## WHAT TO WORK ON
Exact copy, no pictures: return only the lines below from the line with "C2: 68nF (-15V, GND) -> 680nF (-15V, GND)" up to and including the line with "L3: 47mH (NET9, VBAT) -> none".

## DATASET EXTRACT
____
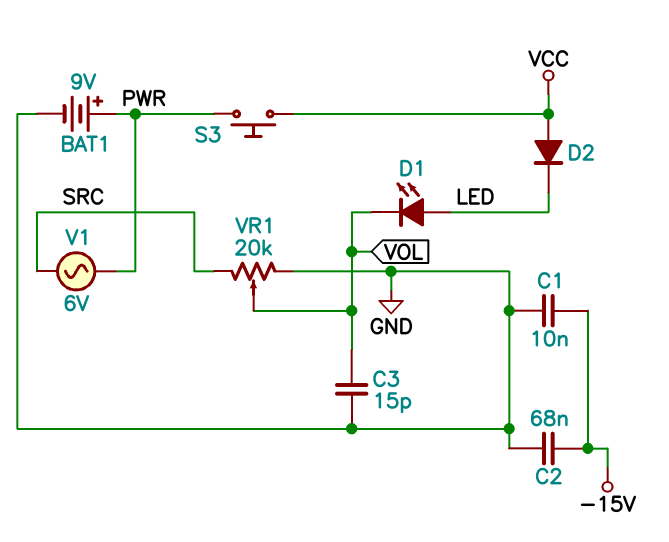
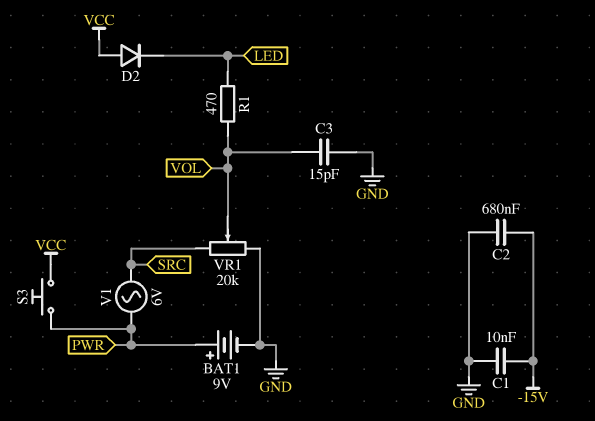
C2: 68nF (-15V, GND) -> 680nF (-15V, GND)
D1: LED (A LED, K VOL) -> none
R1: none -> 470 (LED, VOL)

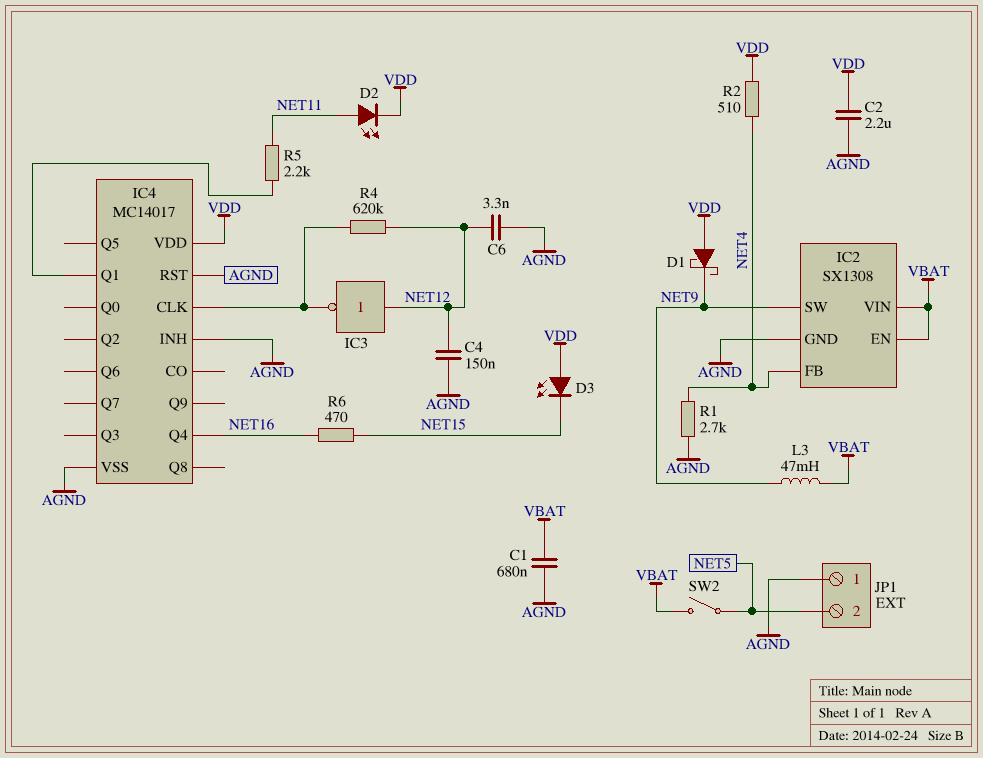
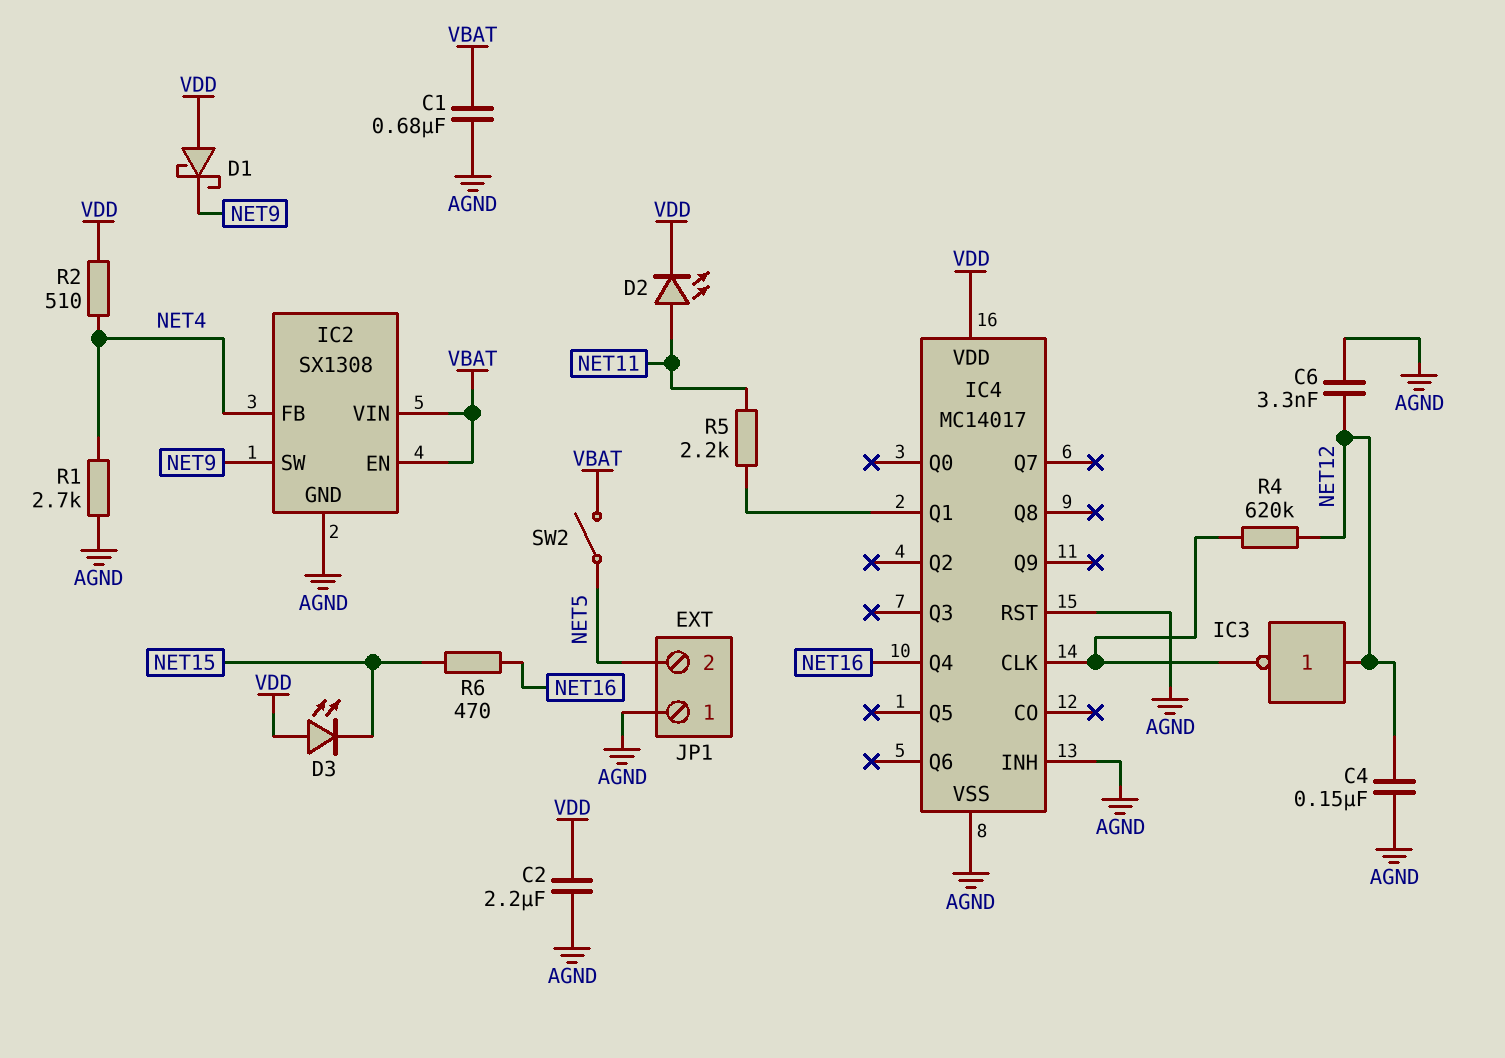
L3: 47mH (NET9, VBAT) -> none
____
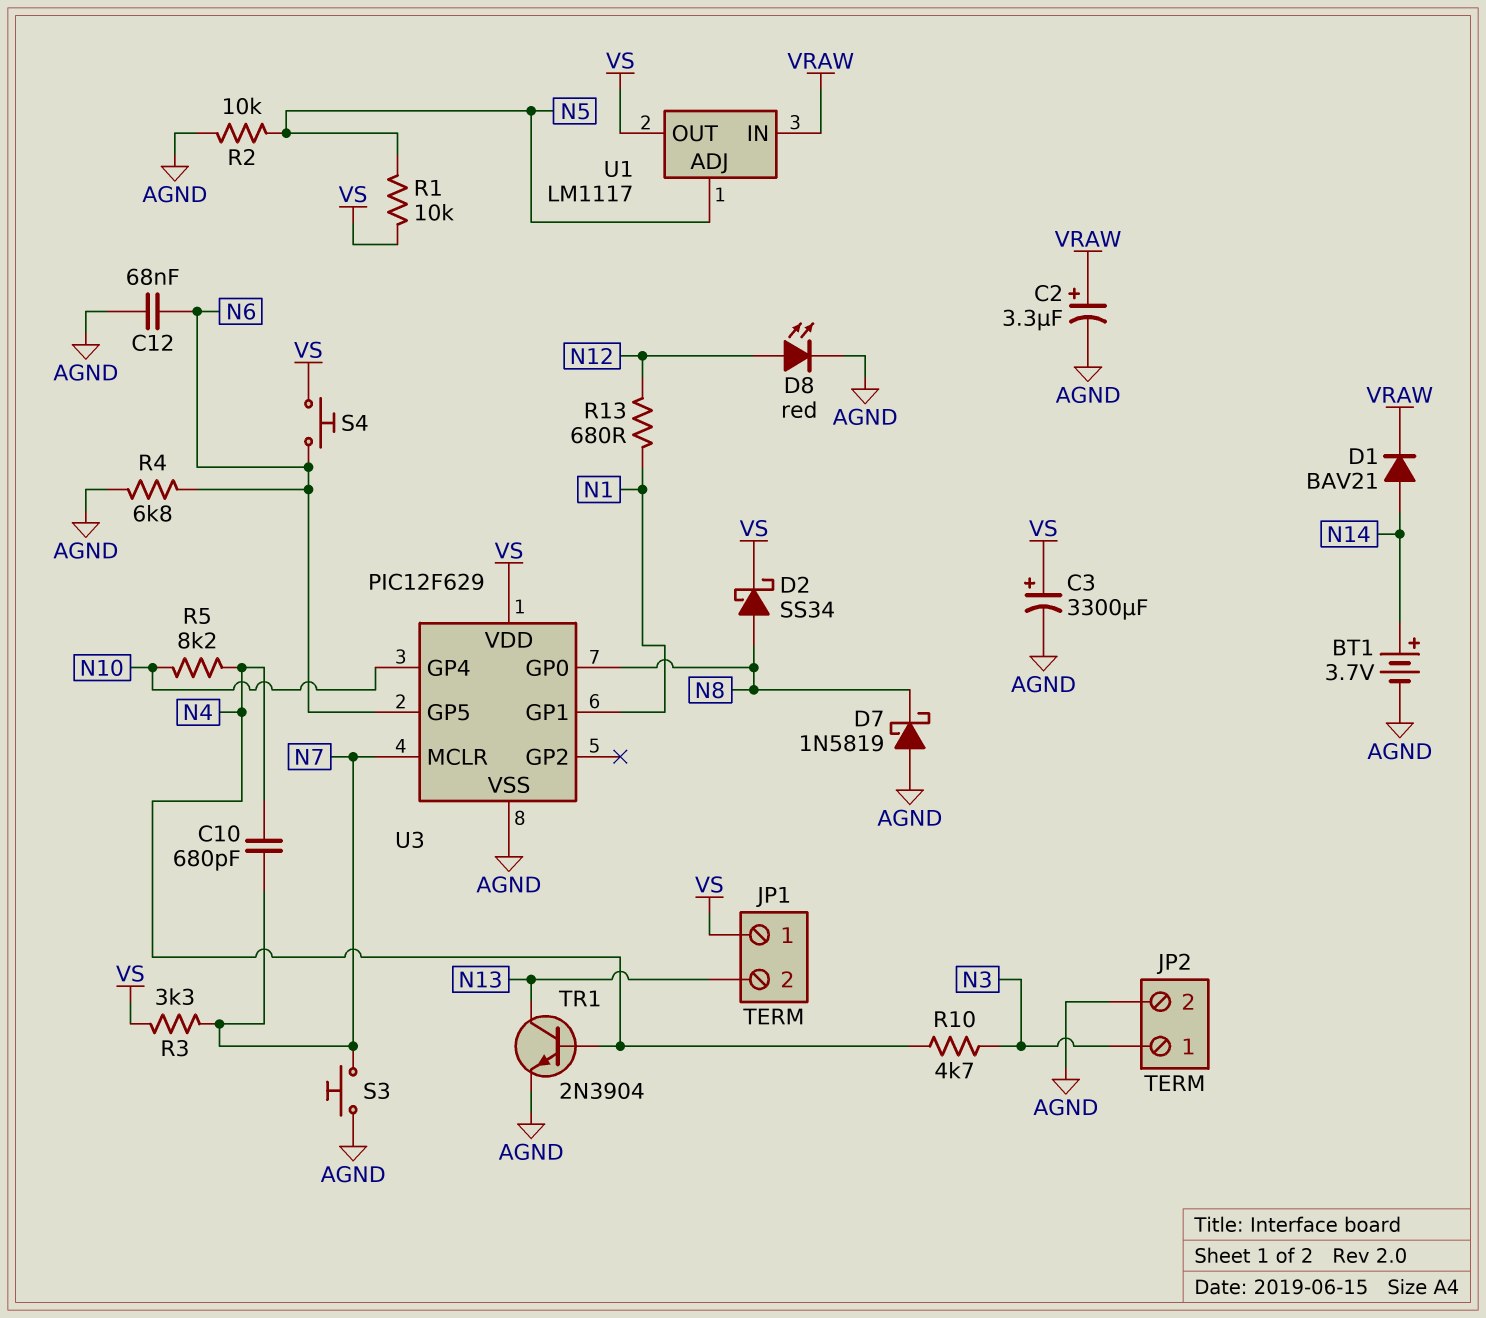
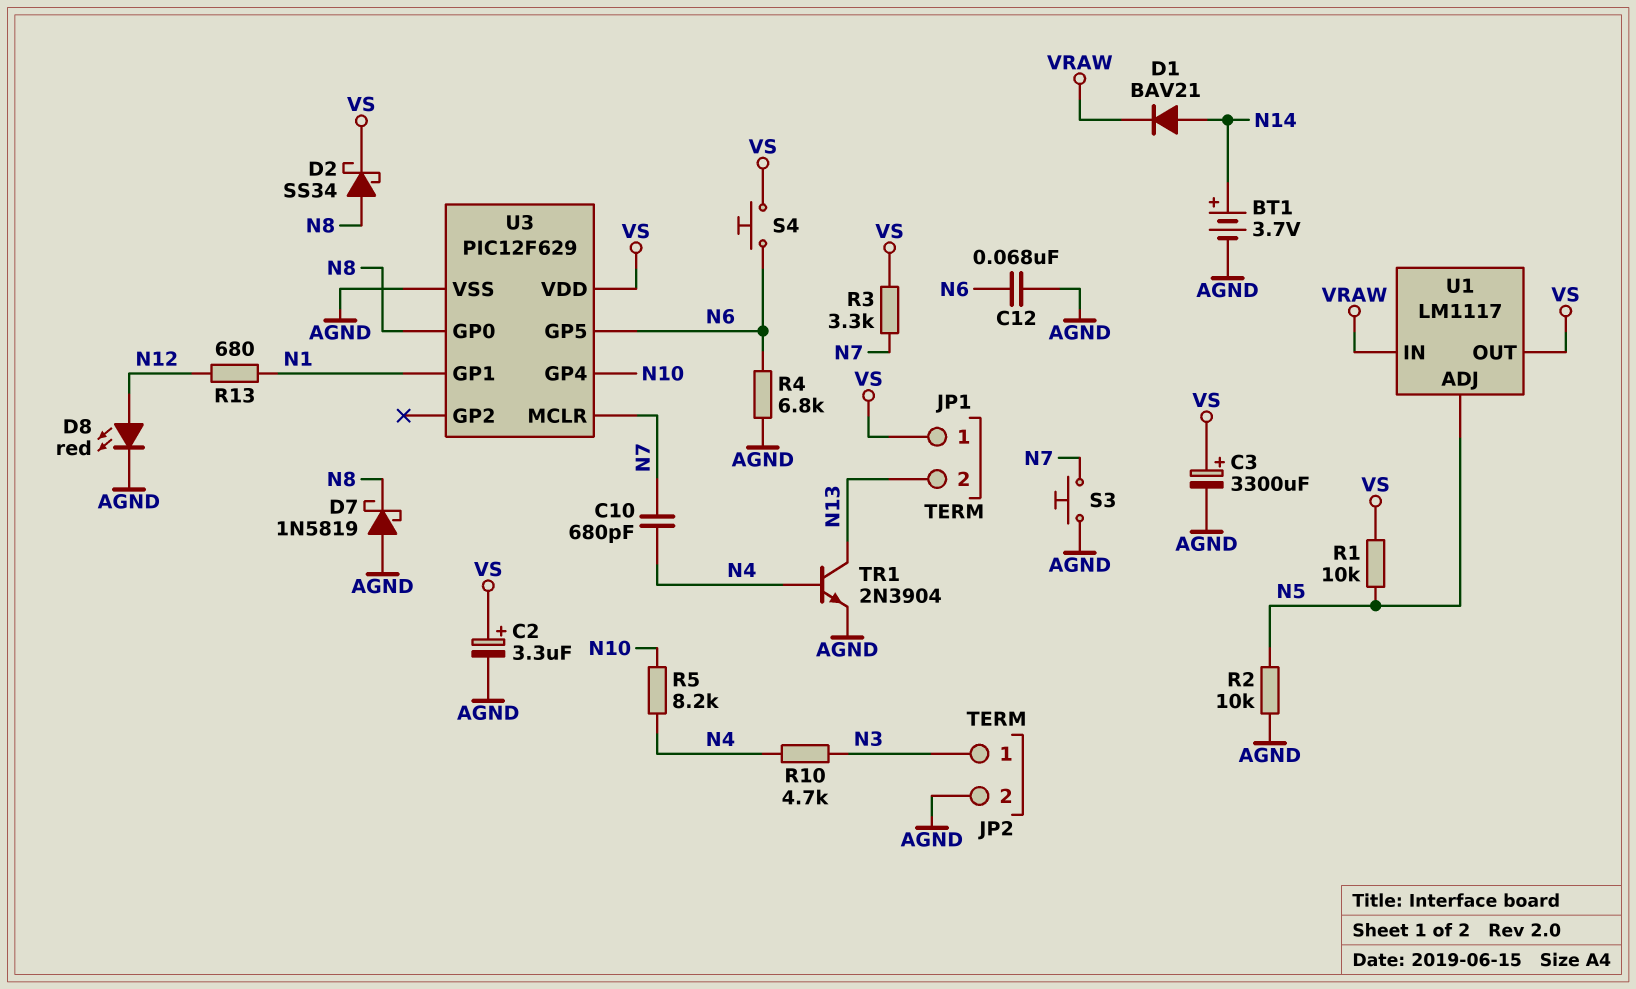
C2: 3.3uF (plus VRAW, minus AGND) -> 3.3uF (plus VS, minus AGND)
____
## RESPONSE
C2: 68nF (-15V, GND) -> 680nF (-15V, GND)
D1: LED (A LED, K VOL) -> none
R1: none -> 470 (LED, VOL)

L3: 47mH (NET9, VBAT) -> none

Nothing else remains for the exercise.